Collected data entries
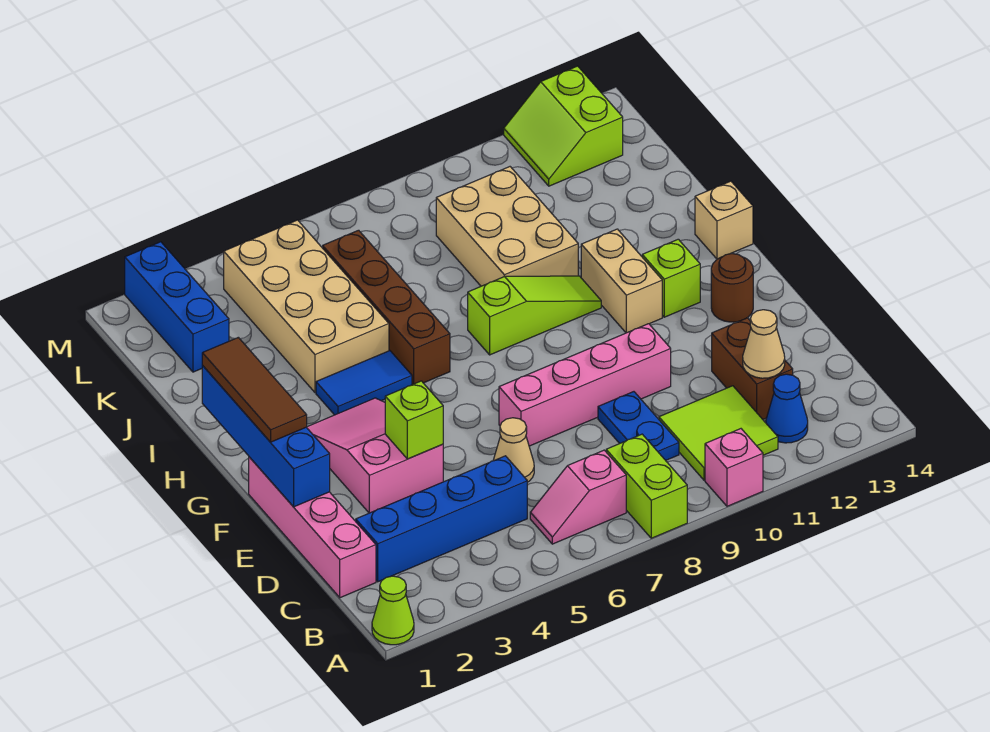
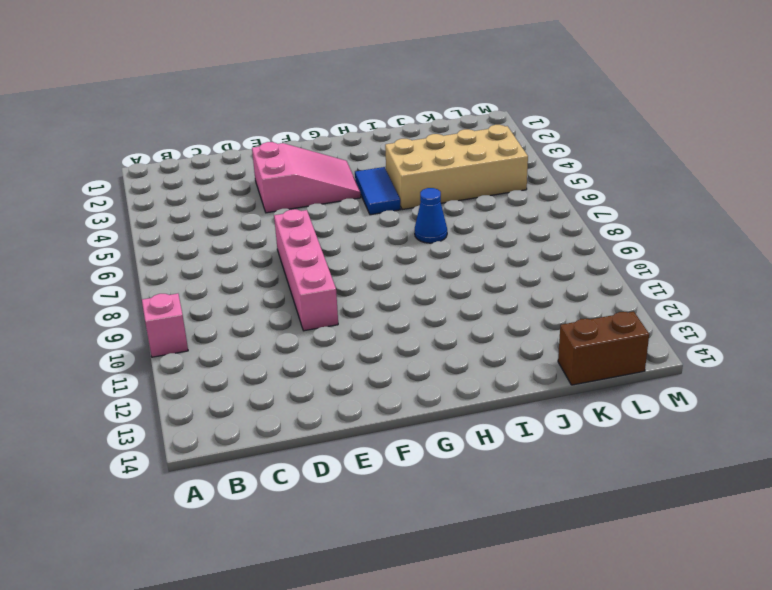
blue cone I7 level 1 -> blue cone B12 level 1
brown brick K14:L14 level 1 -> brown brick C12:D12 level 1
none -> lime cone A1 level 1
none -> lime brick A8:B8 level 1
none -> pink slope B6:B7 level 1 top 7

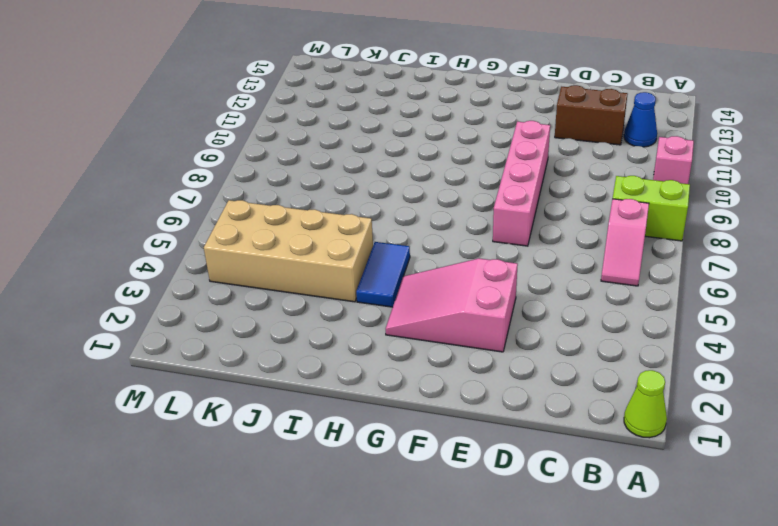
none -> lime tile B10:C11 level 1
none -> pink brick C1:F1 level 1
none -> blue brick C2:C5 level 1

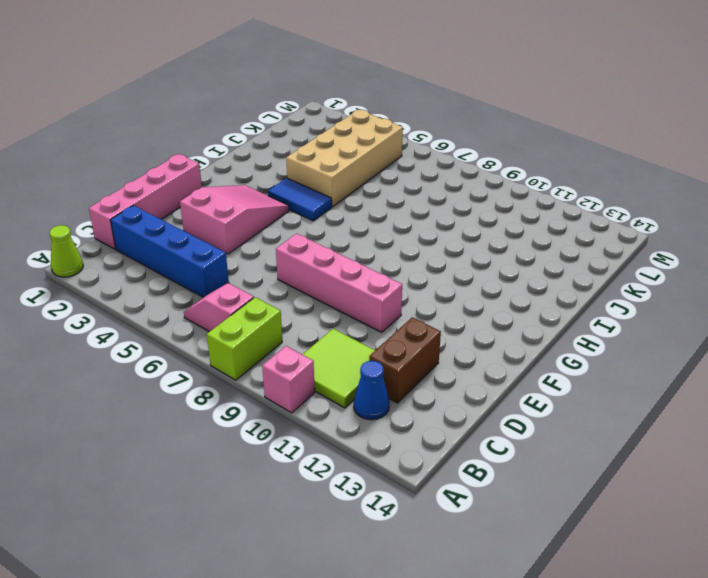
none -> blue plate C9:D9 level 1
none -> tan cone D6 level 1
none -> brown round brick F13 level 1

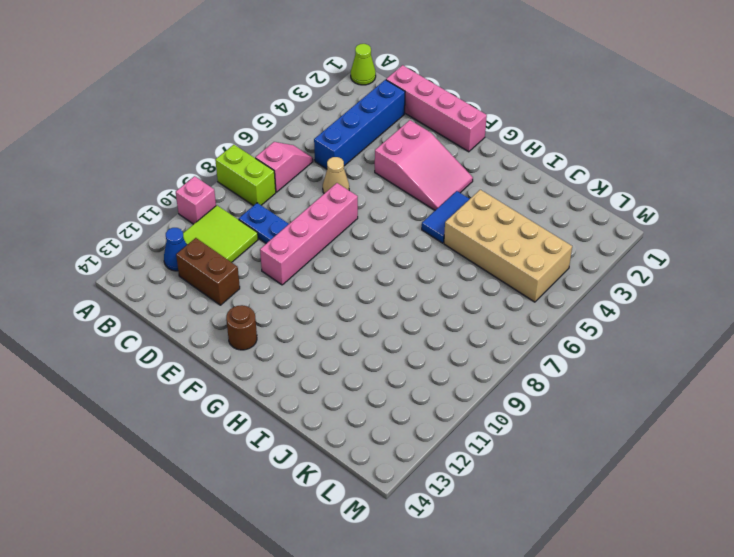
none -> tan brick G11:H11 level 1
none -> lime brick G12 level 1
none -> brown brick H6:K6 level 1

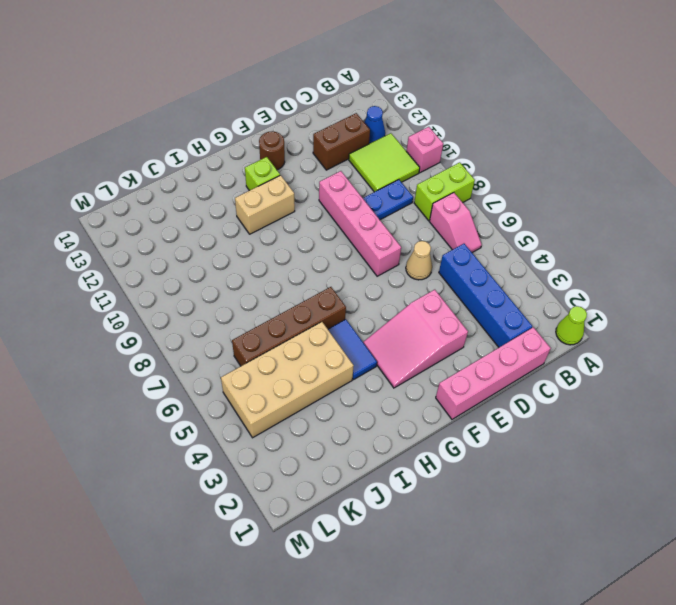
none -> lime slope H8:H10 level 1 top 8
none -> tan brick H14 level 1
none -> tan brick I9:K10 level 1

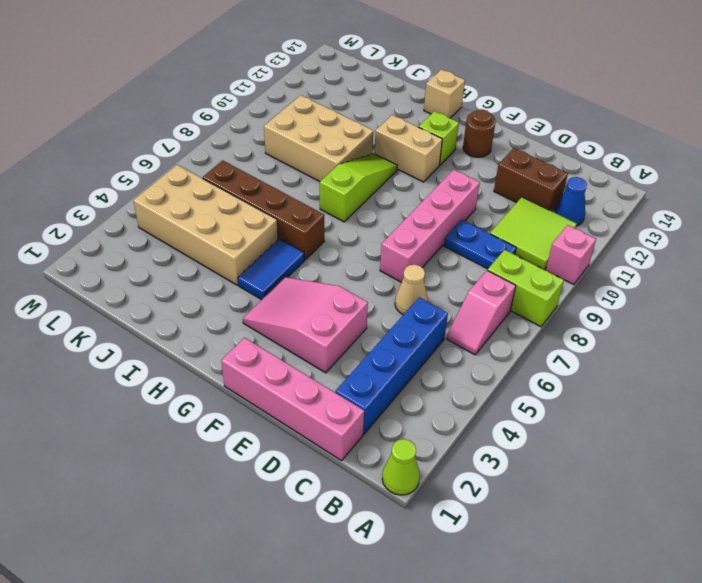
none -> blue brick K2:M2 level 1
none -> lime slope L12:M13 level 1 top 13
none -> tan cone C12 level 2

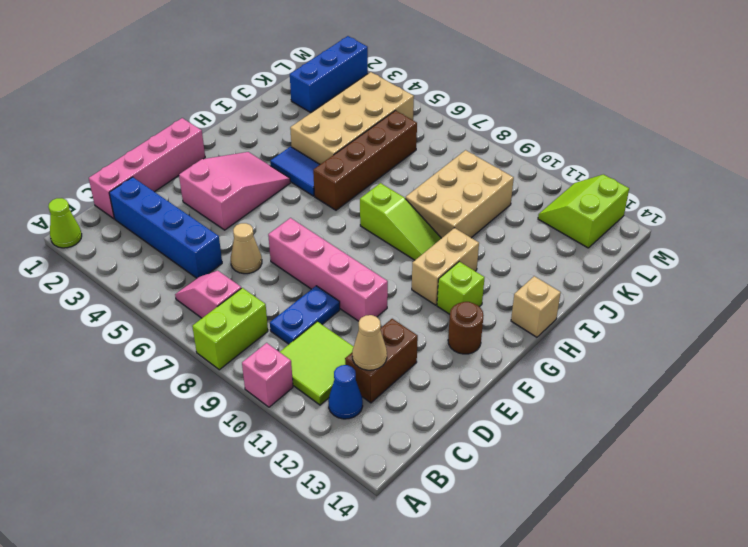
none -> blue brick E1:H1 level 2
none -> lime brick E4 level 2
none -> brown tile F1:H1 level 3

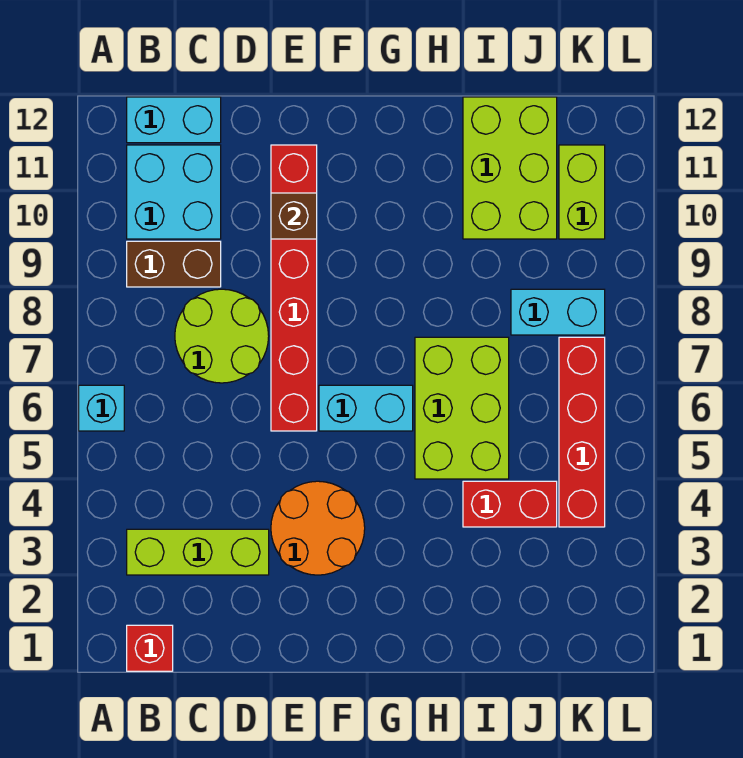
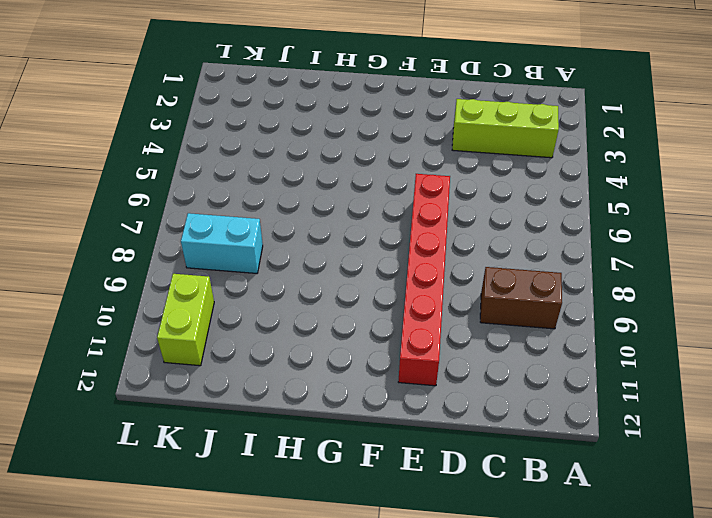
none -> cyan brick A6 level 1
none -> red brick B1 level 1
none -> cyan brick B10:C11 level 1

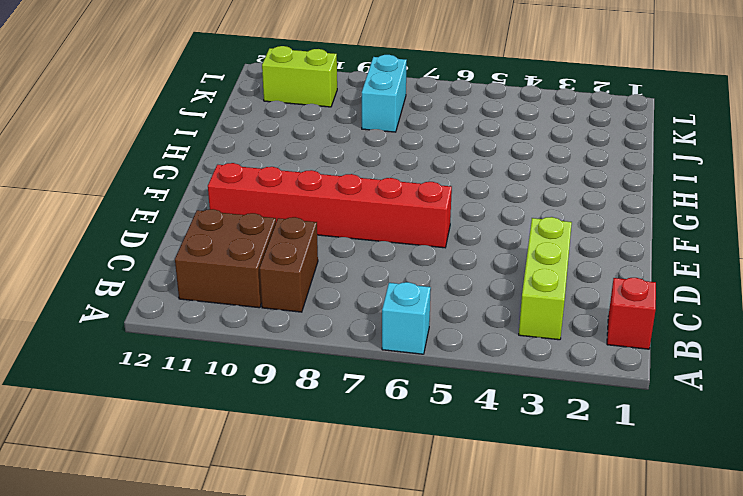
brown brick B10:C11 level 1 -> cyan brick B10:C11 level 1
none -> cyan brick B12:C12 level 1
none -> lime round brick C7:D8 level 1
none -> orange round brick E3:F4 level 1

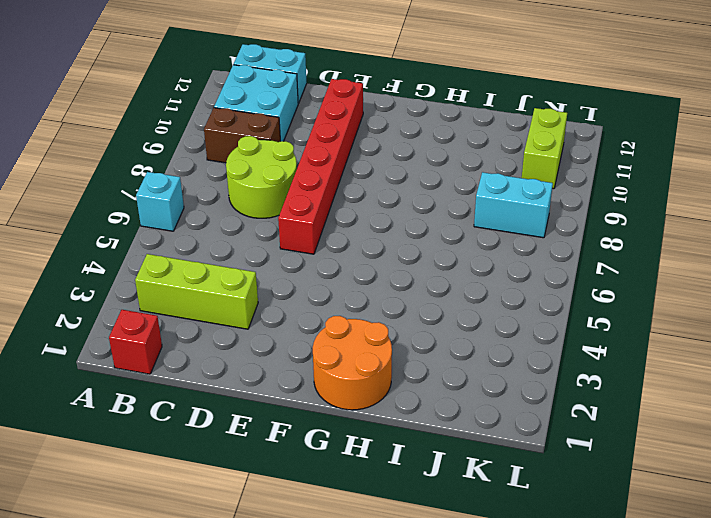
orange round brick G1:H2 level 1 -> orange round brick E3:F4 level 1
none -> cyan brick F6:G6 level 1
none -> lime brick H5:I7 level 1
none -> red brick I4:J4 level 1

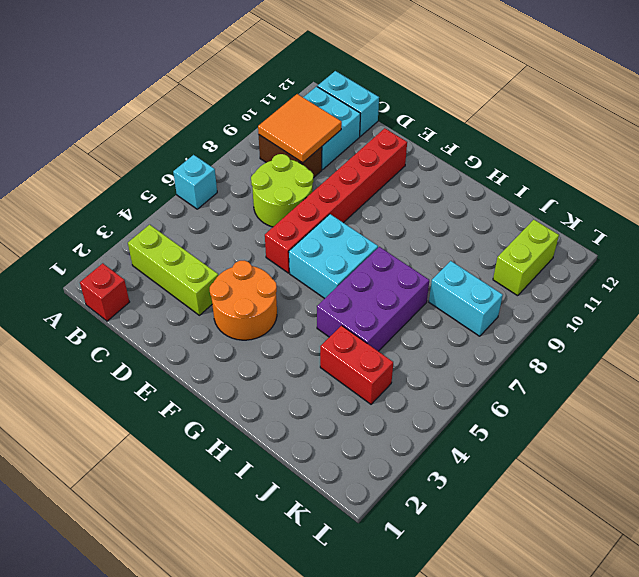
orange tile B9:C10 level 2 -> none
cyan brick F6:G7 level 1 -> cyan brick F6:G6 level 1
purple brick H5:I7 level 1 -> lime brick H5:I7 level 1
none -> lime brick I10:J12 level 1
none -> red brick K4:K7 level 1
none -> brown brick E10 level 2

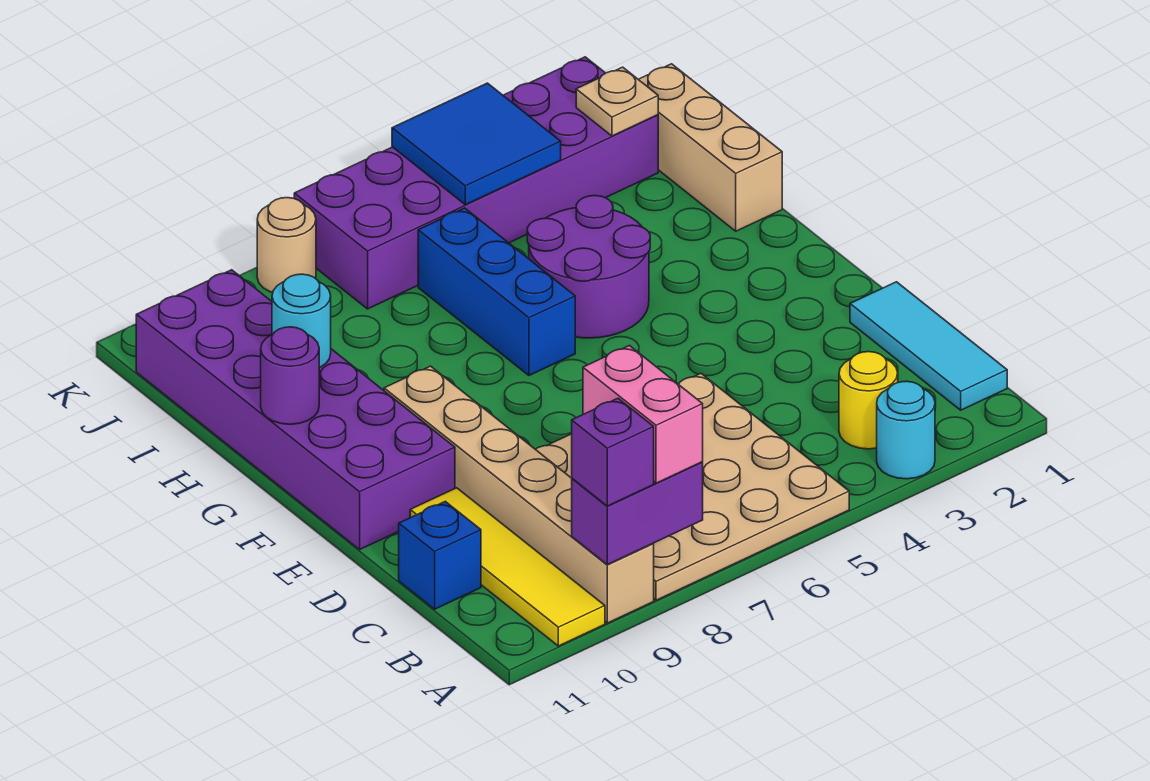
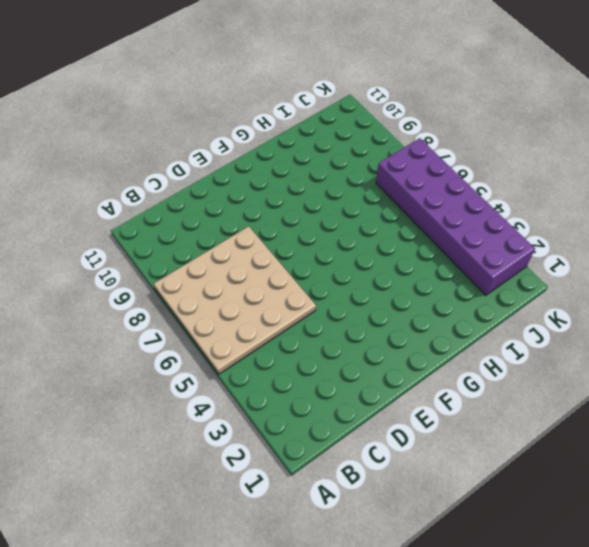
none -> cyan round brick A3 level 1
none -> tan brick A9:F9 level 1
none -> yellow tile A10:D10 level 1

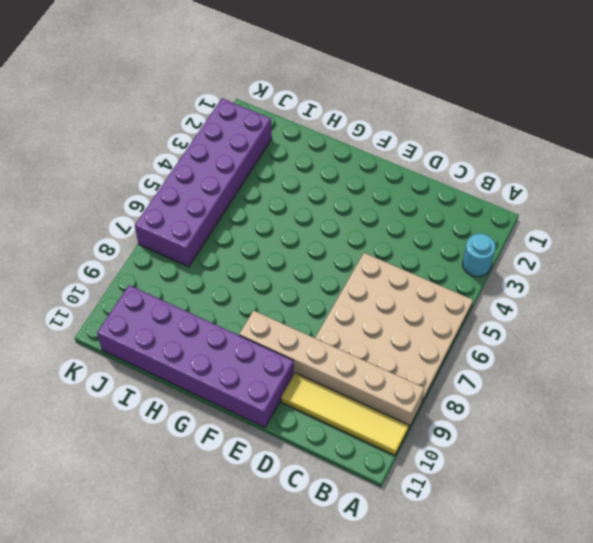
none -> cyan tile B1:D1 level 1
none -> yellow round brick B3 level 1
none -> blue brick C11 level 1

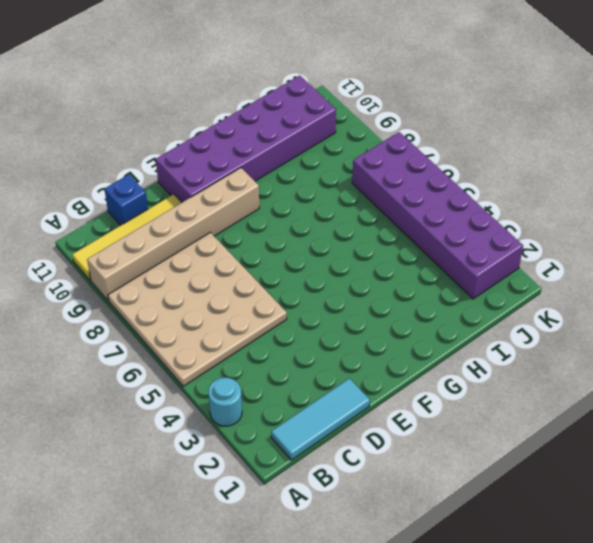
none -> yellow round brick B3 level 1
none -> purple round brick G4:H5 level 1
none -> blue brick G6:I6 level 1

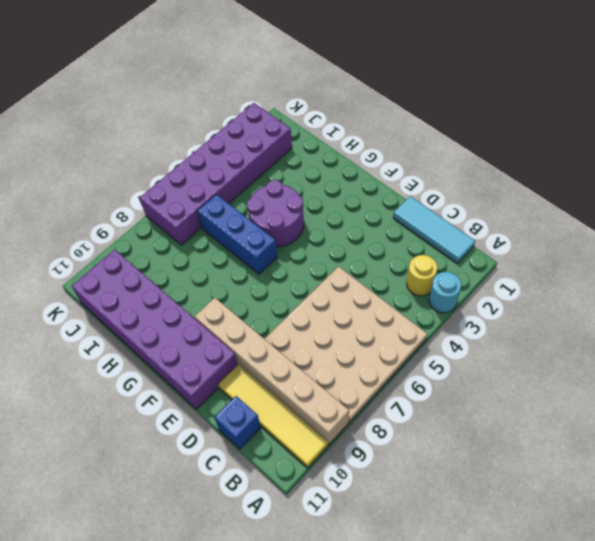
none -> tan brick H1:J1 level 1
none -> tan round brick K8 level 1
none -> purple brick A8:A9 level 2

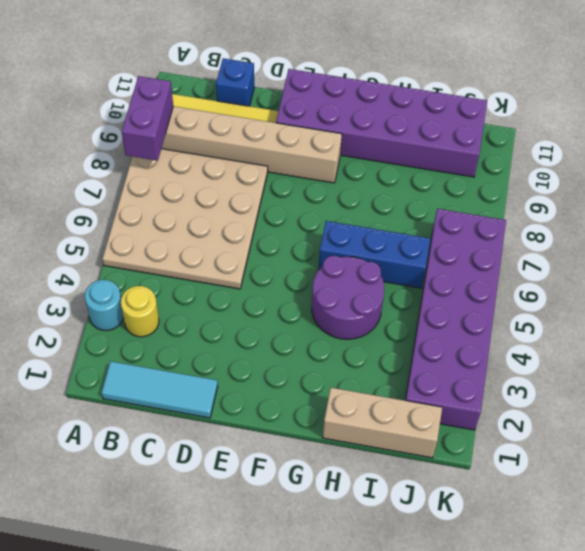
none -> tan round brick K8 level 1
none -> purple round brick G11 level 2
none -> cyan round brick H10 level 2

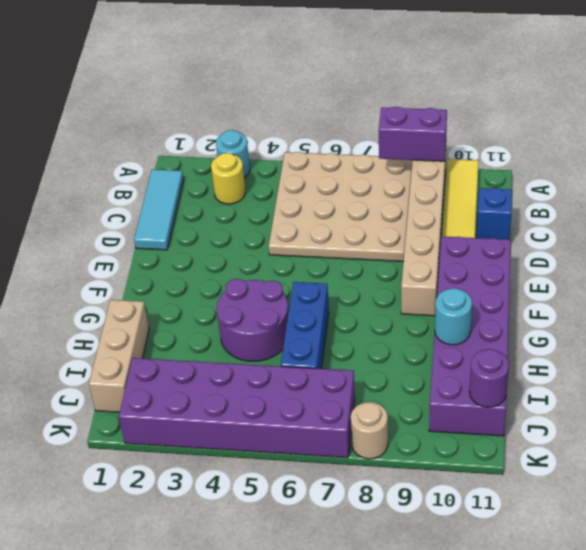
purple round brick J11 level 2 -> purple round brick G11 level 2
none -> tan plate J2 level 2
none -> blue tile J4:K5 level 2
none -> pink brick A8:B8 level 3

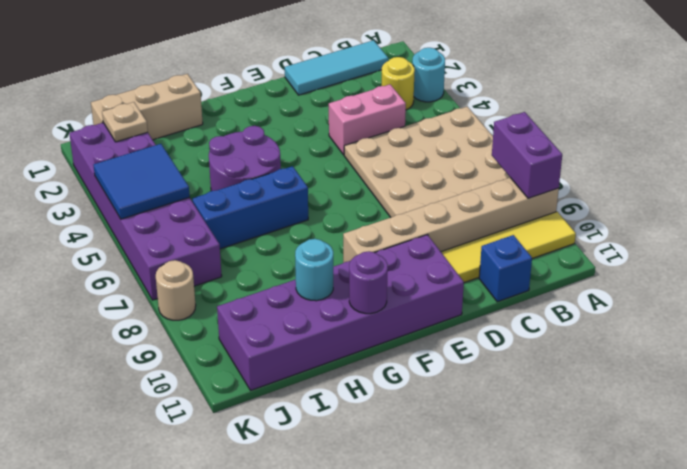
pink brick C4:D4 level 1 -> pink brick A8:B8 level 3
none -> purple brick A9 level 3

* [TASK DETAILS]: Your reply should consist solely of the lines above from the line containing "none -> lime brick E4 level 2" up to and including the line containing "none -> tan brick A9:F9 level 1", reproduced exactly, minus the pictures.

* [WRITTEN REPLY]:
none -> lime brick E4 level 2
none -> brown tile F1:H1 level 3

none -> cyan brick A6 level 1
none -> red brick B1 level 1
none -> cyan brick B10:C11 level 1

brown brick B10:C11 level 1 -> cyan brick B10:C11 level 1
none -> cyan brick B12:C12 level 1
none -> lime round brick C7:D8 level 1
none -> orange round brick E3:F4 level 1

orange round brick G1:H2 level 1 -> orange round brick E3:F4 level 1
none -> cyan brick F6:G6 level 1
none -> lime brick H5:I7 level 1
none -> red brick I4:J4 level 1

orange tile B9:C10 level 2 -> none
cyan brick F6:G7 level 1 -> cyan brick F6:G6 level 1
purple brick H5:I7 level 1 -> lime brick H5:I7 level 1
none -> lime brick I10:J12 level 1
none -> red brick K4:K7 level 1
none -> brown brick E10 level 2

none -> cyan round brick A3 level 1
none -> tan brick A9:F9 level 1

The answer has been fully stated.